RECORD EXTRACTS START

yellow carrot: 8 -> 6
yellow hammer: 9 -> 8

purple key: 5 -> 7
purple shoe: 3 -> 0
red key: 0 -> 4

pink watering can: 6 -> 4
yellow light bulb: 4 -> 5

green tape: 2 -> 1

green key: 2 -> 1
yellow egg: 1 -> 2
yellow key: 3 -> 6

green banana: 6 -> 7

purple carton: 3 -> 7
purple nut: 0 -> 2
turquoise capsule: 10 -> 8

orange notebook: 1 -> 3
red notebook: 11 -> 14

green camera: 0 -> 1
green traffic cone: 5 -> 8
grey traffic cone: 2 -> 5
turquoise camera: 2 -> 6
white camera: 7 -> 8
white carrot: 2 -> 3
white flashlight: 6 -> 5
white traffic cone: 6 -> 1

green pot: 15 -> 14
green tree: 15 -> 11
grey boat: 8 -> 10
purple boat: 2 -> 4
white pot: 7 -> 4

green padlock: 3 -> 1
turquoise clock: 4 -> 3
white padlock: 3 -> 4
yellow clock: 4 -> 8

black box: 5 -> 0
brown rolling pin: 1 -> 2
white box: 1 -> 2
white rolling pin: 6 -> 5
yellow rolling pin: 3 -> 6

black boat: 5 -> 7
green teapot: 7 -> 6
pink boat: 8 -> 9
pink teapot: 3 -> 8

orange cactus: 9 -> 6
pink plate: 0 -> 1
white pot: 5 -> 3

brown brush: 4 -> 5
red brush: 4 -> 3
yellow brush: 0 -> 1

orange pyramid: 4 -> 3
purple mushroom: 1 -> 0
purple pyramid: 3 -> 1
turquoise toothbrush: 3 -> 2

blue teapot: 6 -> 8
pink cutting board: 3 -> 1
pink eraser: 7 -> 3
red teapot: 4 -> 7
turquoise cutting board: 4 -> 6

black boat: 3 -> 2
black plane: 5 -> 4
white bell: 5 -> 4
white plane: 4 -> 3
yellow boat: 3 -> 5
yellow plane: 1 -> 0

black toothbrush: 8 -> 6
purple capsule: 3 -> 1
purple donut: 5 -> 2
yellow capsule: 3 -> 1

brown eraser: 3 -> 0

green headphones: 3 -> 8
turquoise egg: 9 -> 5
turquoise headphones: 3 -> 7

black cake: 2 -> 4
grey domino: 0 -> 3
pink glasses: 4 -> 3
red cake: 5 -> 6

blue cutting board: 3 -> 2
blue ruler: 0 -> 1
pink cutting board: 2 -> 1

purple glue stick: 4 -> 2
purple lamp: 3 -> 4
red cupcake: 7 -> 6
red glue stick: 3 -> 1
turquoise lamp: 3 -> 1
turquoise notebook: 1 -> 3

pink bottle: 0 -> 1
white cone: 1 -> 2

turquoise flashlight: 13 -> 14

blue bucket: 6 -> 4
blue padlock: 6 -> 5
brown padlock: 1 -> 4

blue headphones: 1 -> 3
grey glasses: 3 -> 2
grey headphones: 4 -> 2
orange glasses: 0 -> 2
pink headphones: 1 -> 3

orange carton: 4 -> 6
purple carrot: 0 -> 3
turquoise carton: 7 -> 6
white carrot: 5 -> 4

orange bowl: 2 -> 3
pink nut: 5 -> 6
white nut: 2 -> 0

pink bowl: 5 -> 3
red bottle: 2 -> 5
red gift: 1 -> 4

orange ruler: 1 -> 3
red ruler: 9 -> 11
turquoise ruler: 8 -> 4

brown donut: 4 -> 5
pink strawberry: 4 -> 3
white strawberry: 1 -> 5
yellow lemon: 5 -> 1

RECORD EXTRACTS END

Restate each entry exactly, skipping none.

yellow carrot: 8 -> 6
yellow hammer: 9 -> 8

purple key: 5 -> 7
purple shoe: 3 -> 0
red key: 0 -> 4

pink watering can: 6 -> 4
yellow light bulb: 4 -> 5

green tape: 2 -> 1

green key: 2 -> 1
yellow egg: 1 -> 2
yellow key: 3 -> 6

green banana: 6 -> 7

purple carton: 3 -> 7
purple nut: 0 -> 2
turquoise capsule: 10 -> 8

orange notebook: 1 -> 3
red notebook: 11 -> 14

green camera: 0 -> 1
green traffic cone: 5 -> 8
grey traffic cone: 2 -> 5
turquoise camera: 2 -> 6
white camera: 7 -> 8
white carrot: 2 -> 3
white flashlight: 6 -> 5
white traffic cone: 6 -> 1

green pot: 15 -> 14
green tree: 15 -> 11
grey boat: 8 -> 10
purple boat: 2 -> 4
white pot: 7 -> 4

green padlock: 3 -> 1
turquoise clock: 4 -> 3
white padlock: 3 -> 4
yellow clock: 4 -> 8

black box: 5 -> 0
brown rolling pin: 1 -> 2
white box: 1 -> 2
white rolling pin: 6 -> 5
yellow rolling pin: 3 -> 6

black boat: 5 -> 7
green teapot: 7 -> 6
pink boat: 8 -> 9
pink teapot: 3 -> 8

orange cactus: 9 -> 6
pink plate: 0 -> 1
white pot: 5 -> 3

brown brush: 4 -> 5
red brush: 4 -> 3
yellow brush: 0 -> 1

orange pyramid: 4 -> 3
purple mushroom: 1 -> 0
purple pyramid: 3 -> 1
turquoise toothbrush: 3 -> 2

blue teapot: 6 -> 8
pink cutting board: 3 -> 1
pink eraser: 7 -> 3
red teapot: 4 -> 7
turquoise cutting board: 4 -> 6

black boat: 3 -> 2
black plane: 5 -> 4
white bell: 5 -> 4
white plane: 4 -> 3
yellow boat: 3 -> 5
yellow plane: 1 -> 0

black toothbrush: 8 -> 6
purple capsule: 3 -> 1
purple donut: 5 -> 2
yellow capsule: 3 -> 1

brown eraser: 3 -> 0

green headphones: 3 -> 8
turquoise egg: 9 -> 5
turquoise headphones: 3 -> 7

black cake: 2 -> 4
grey domino: 0 -> 3
pink glasses: 4 -> 3
red cake: 5 -> 6

blue cutting board: 3 -> 2
blue ruler: 0 -> 1
pink cutting board: 2 -> 1

purple glue stick: 4 -> 2
purple lamp: 3 -> 4
red cupcake: 7 -> 6
red glue stick: 3 -> 1
turquoise lamp: 3 -> 1
turquoise notebook: 1 -> 3

pink bottle: 0 -> 1
white cone: 1 -> 2

turquoise flashlight: 13 -> 14

blue bucket: 6 -> 4
blue padlock: 6 -> 5
brown padlock: 1 -> 4

blue headphones: 1 -> 3
grey glasses: 3 -> 2
grey headphones: 4 -> 2
orange glasses: 0 -> 2
pink headphones: 1 -> 3

orange carton: 4 -> 6
purple carrot: 0 -> 3
turquoise carton: 7 -> 6
white carrot: 5 -> 4

orange bowl: 2 -> 3
pink nut: 5 -> 6
white nut: 2 -> 0

pink bowl: 5 -> 3
red bottle: 2 -> 5
red gift: 1 -> 4

orange ruler: 1 -> 3
red ruler: 9 -> 11
turquoise ruler: 8 -> 4

brown donut: 4 -> 5
pink strawberry: 4 -> 3
white strawberry: 1 -> 5
yellow lemon: 5 -> 1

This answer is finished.